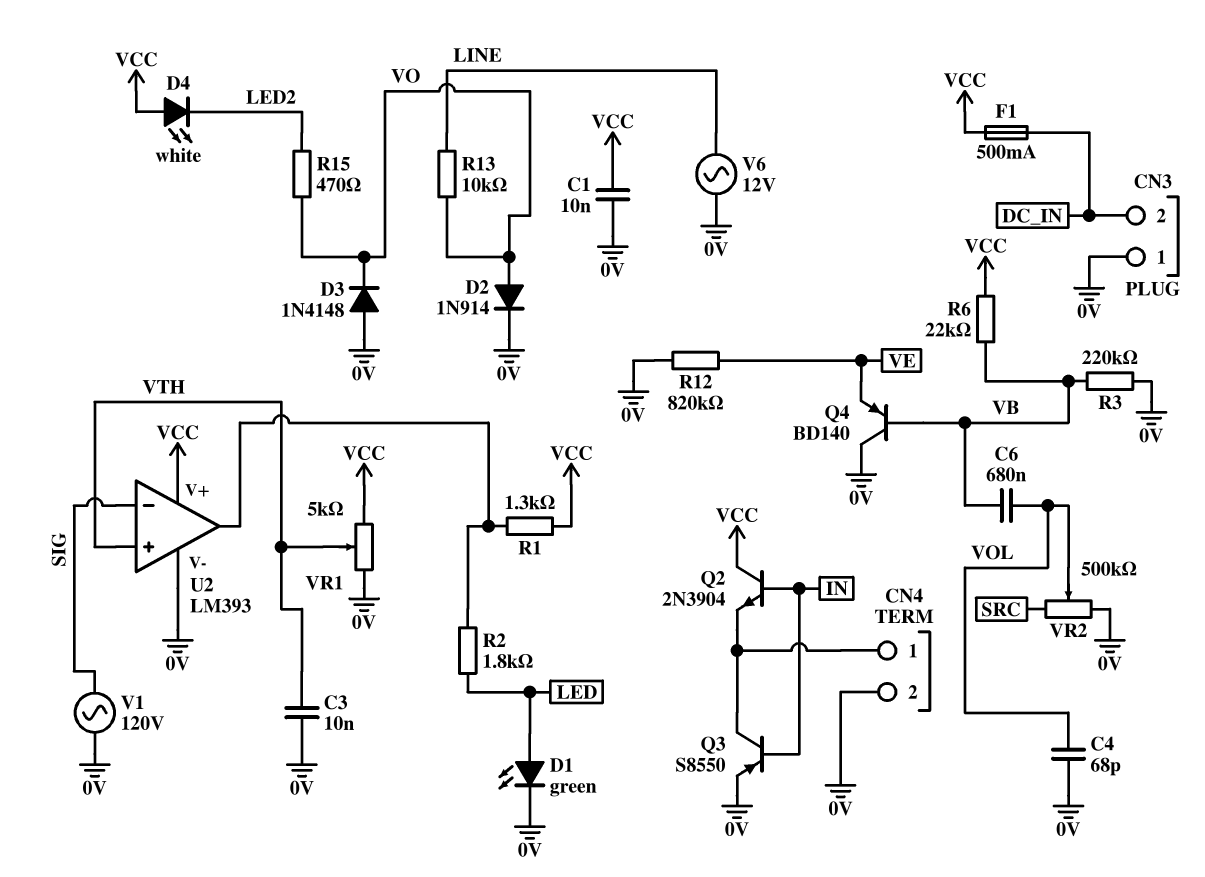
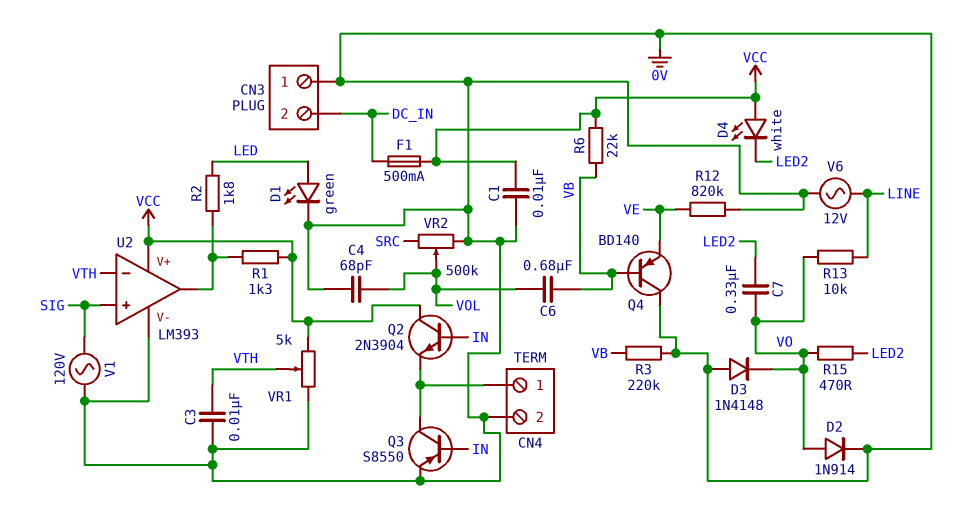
C7: none -> 330nF (LED2, VO)
U2 pin in+: VTH -> SIG
U2 pin in-: SIG -> VTH

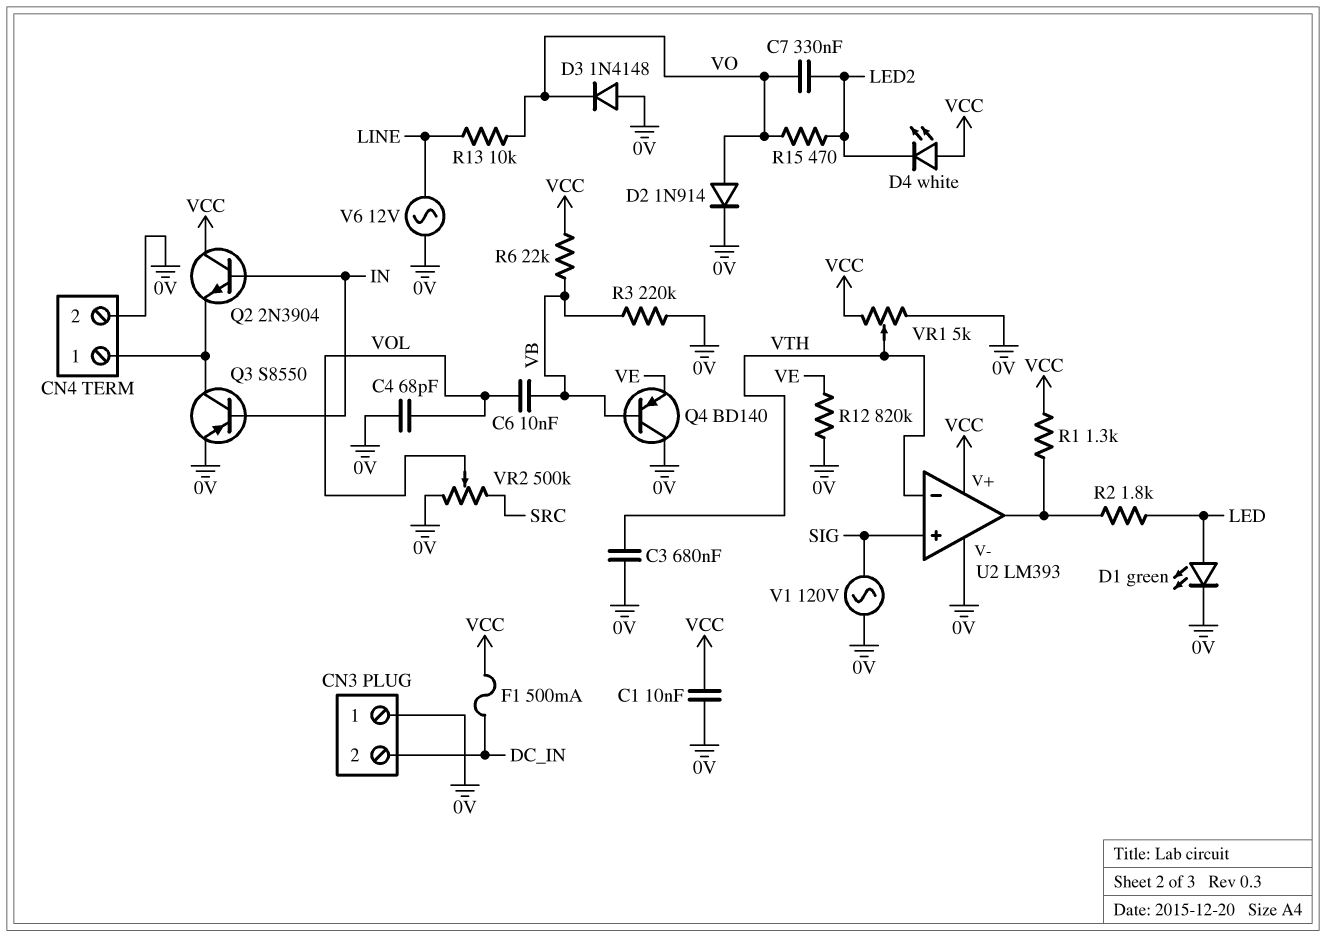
C3: 10nF (0V, VTH) -> 680nF (0V, VTH)
C6: 680nF (VB, VOL) -> 10nF (VB, VOL)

-*-

# What is needed
Copy the final stretch of lines, starting at the one that holds "U2 pin in-: SIG -> VTH" and ending at the last line of the data, exactly; omit pictures.

# Solution for this task
U2 pin in-: SIG -> VTH

C3: 10nF (0V, VTH) -> 680nF (0V, VTH)
C6: 680nF (VB, VOL) -> 10nF (VB, VOL)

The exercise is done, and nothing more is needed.